Extracted entries START

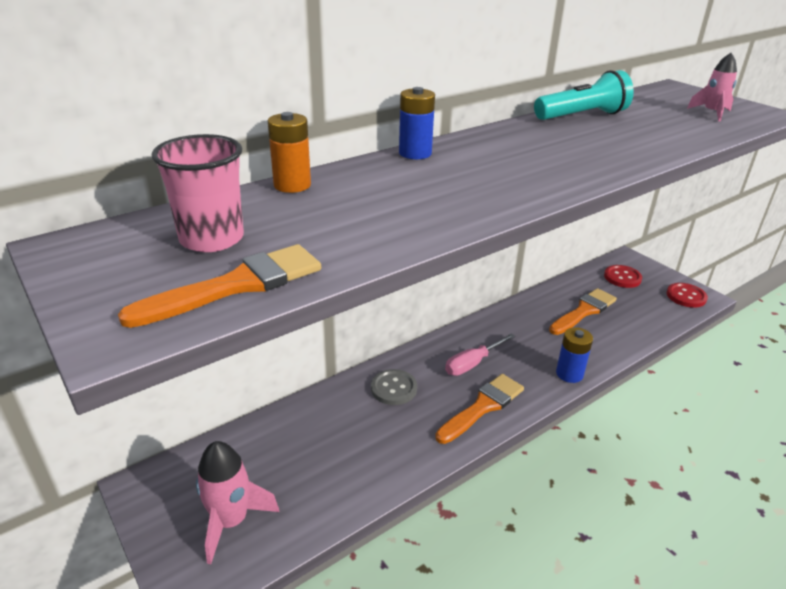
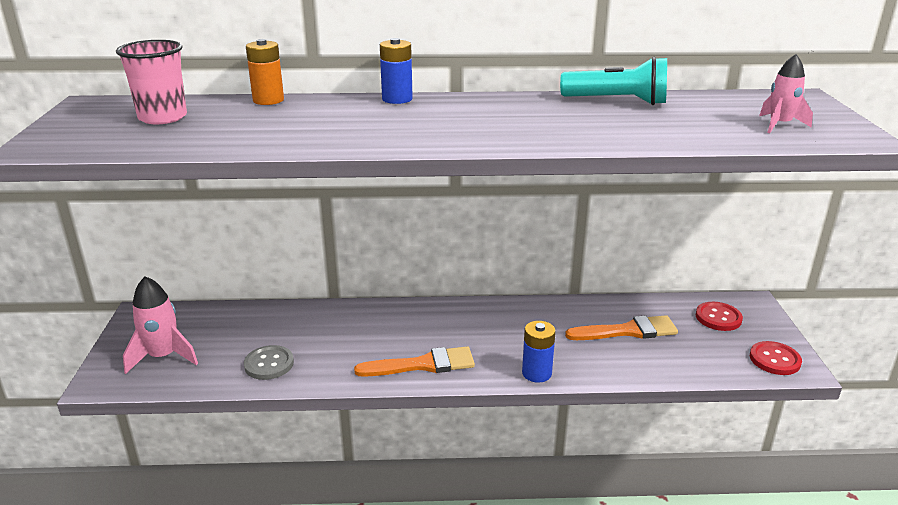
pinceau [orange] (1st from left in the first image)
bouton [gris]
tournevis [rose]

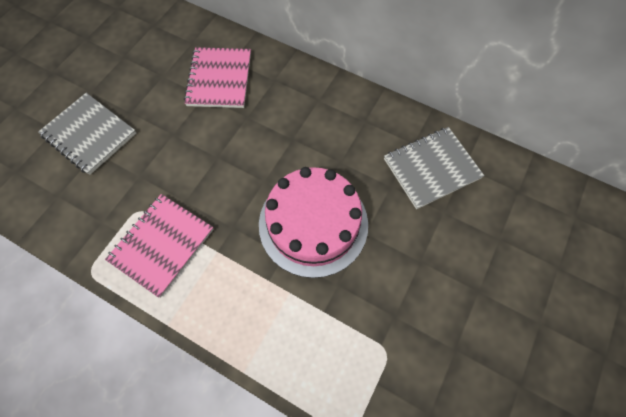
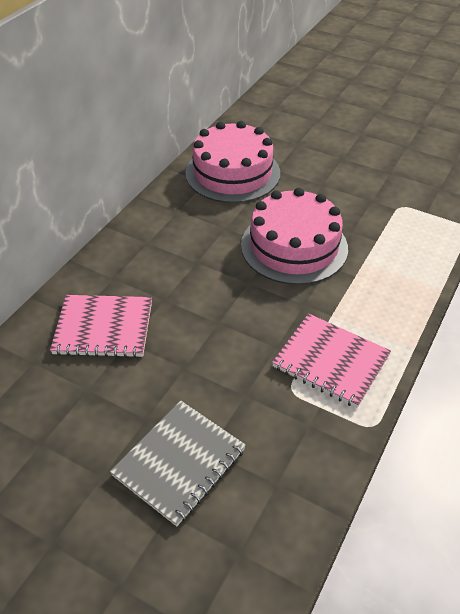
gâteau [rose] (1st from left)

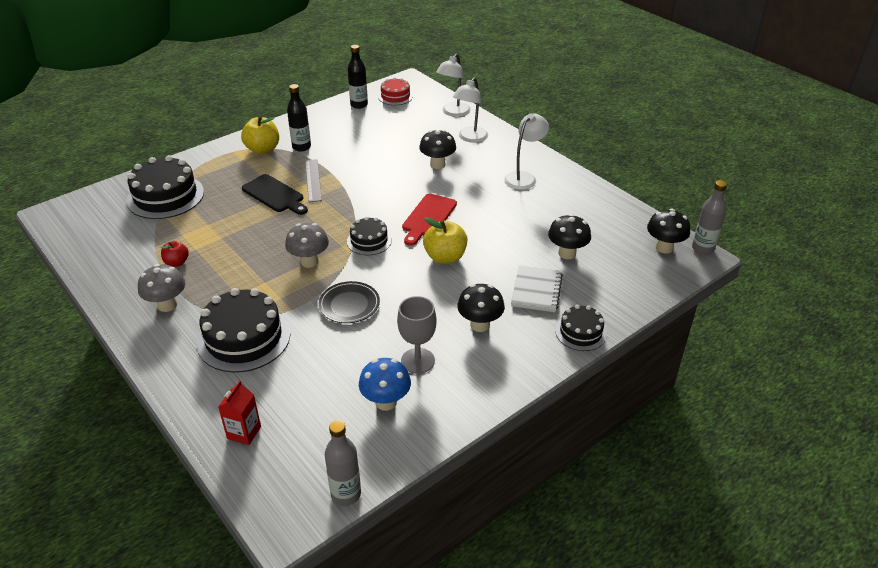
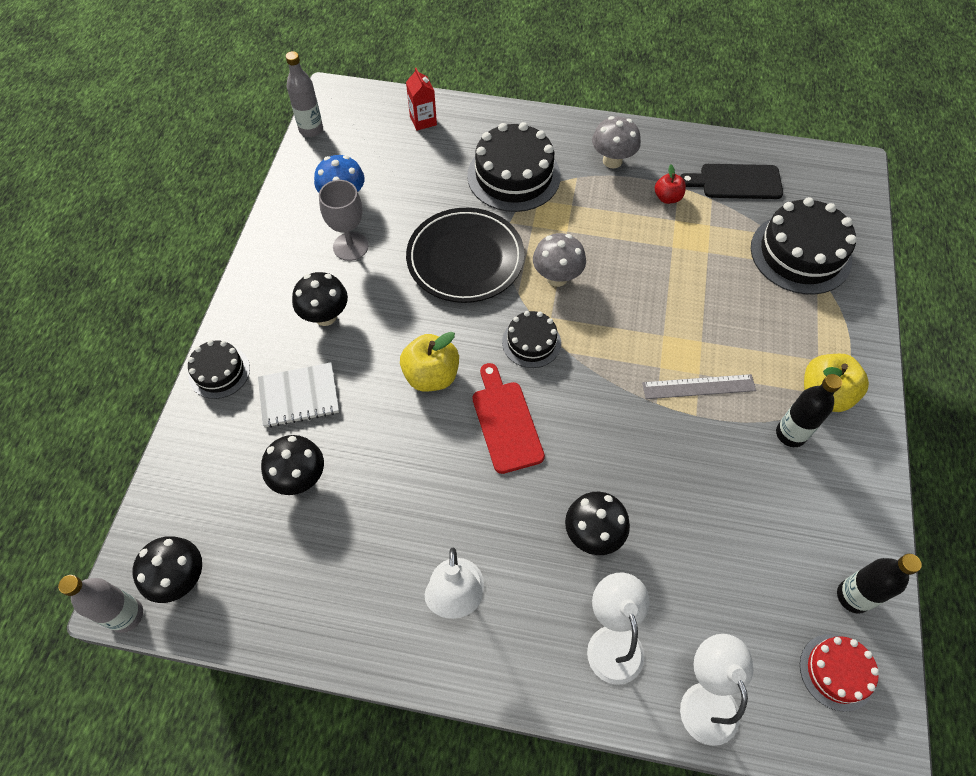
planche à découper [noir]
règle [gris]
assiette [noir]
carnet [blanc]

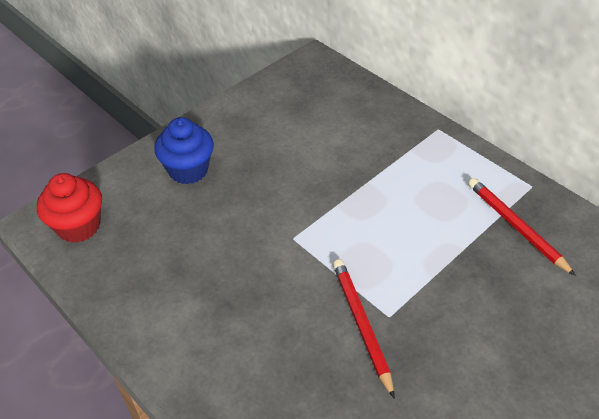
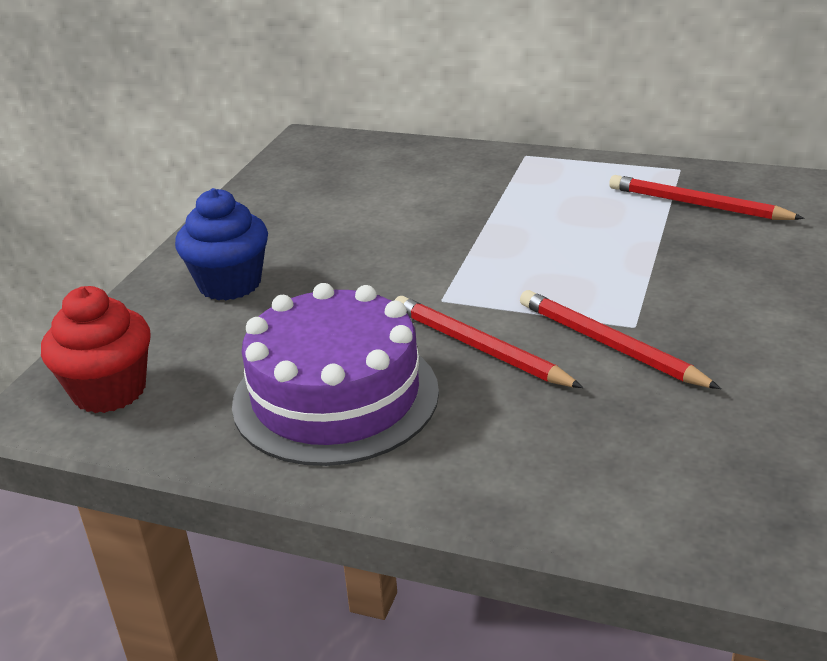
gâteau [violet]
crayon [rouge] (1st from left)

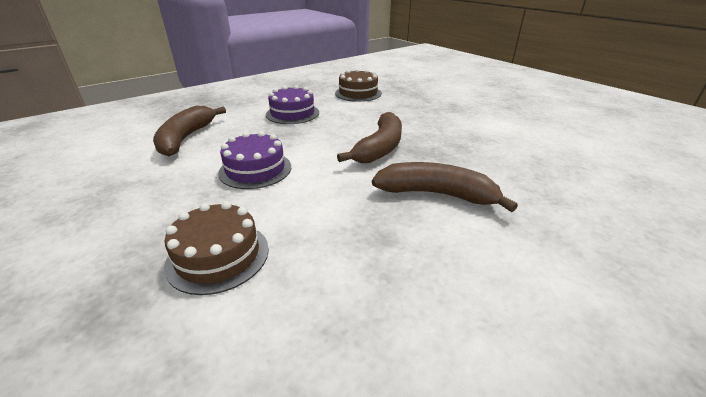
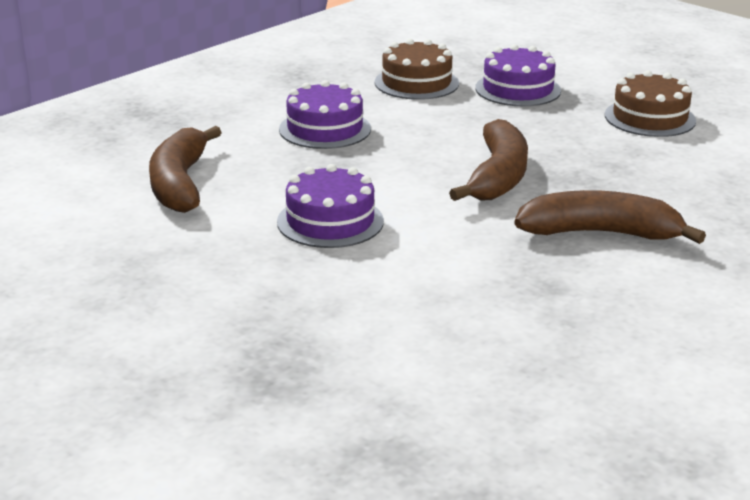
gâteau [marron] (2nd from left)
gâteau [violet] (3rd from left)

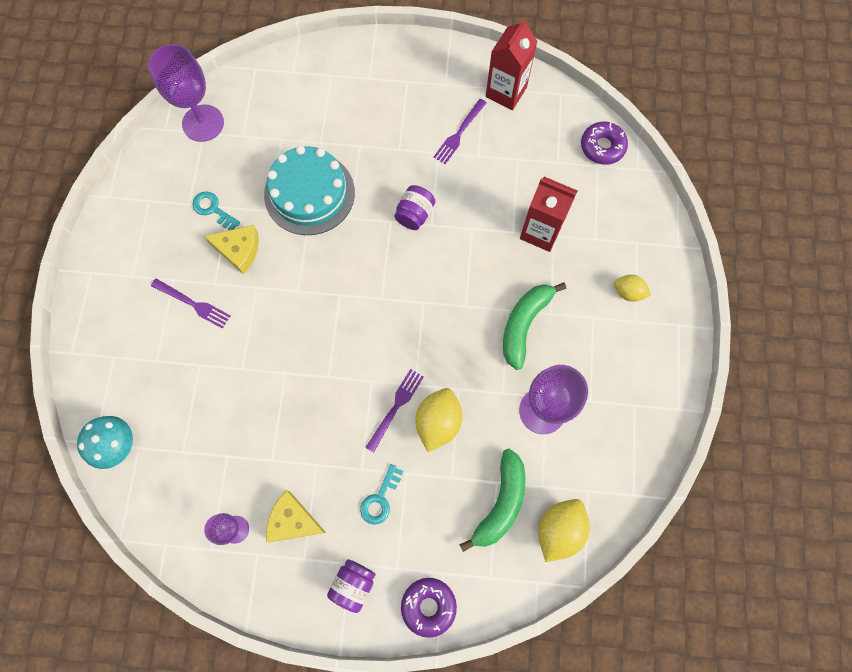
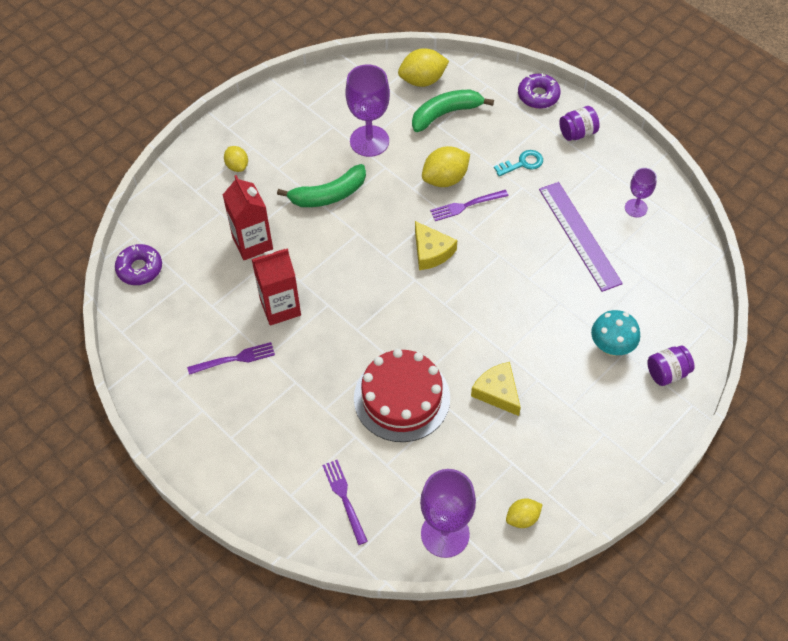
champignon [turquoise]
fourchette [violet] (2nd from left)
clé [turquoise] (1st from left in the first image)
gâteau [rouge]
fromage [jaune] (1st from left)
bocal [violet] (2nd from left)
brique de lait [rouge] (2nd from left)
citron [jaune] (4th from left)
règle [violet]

Extracted entries END

Instructions to follow = Without any pictures, please write out the lines from the one containing "crayon [rouge] (1st from left)" through the final line of the data, exactly and inclusive of both ends.

Task response =
crayon [rouge] (1st from left)

gâteau [marron] (2nd from left)
gâteau [violet] (3rd from left)

champignon [turquoise]
fourchette [violet] (2nd from left)
clé [turquoise] (1st from left in the first image)
gâteau [rouge]
fromage [jaune] (1st from left)
bocal [violet] (2nd from left)
brique de lait [rouge] (2nd from left)
citron [jaune] (4th from left)
règle [violet]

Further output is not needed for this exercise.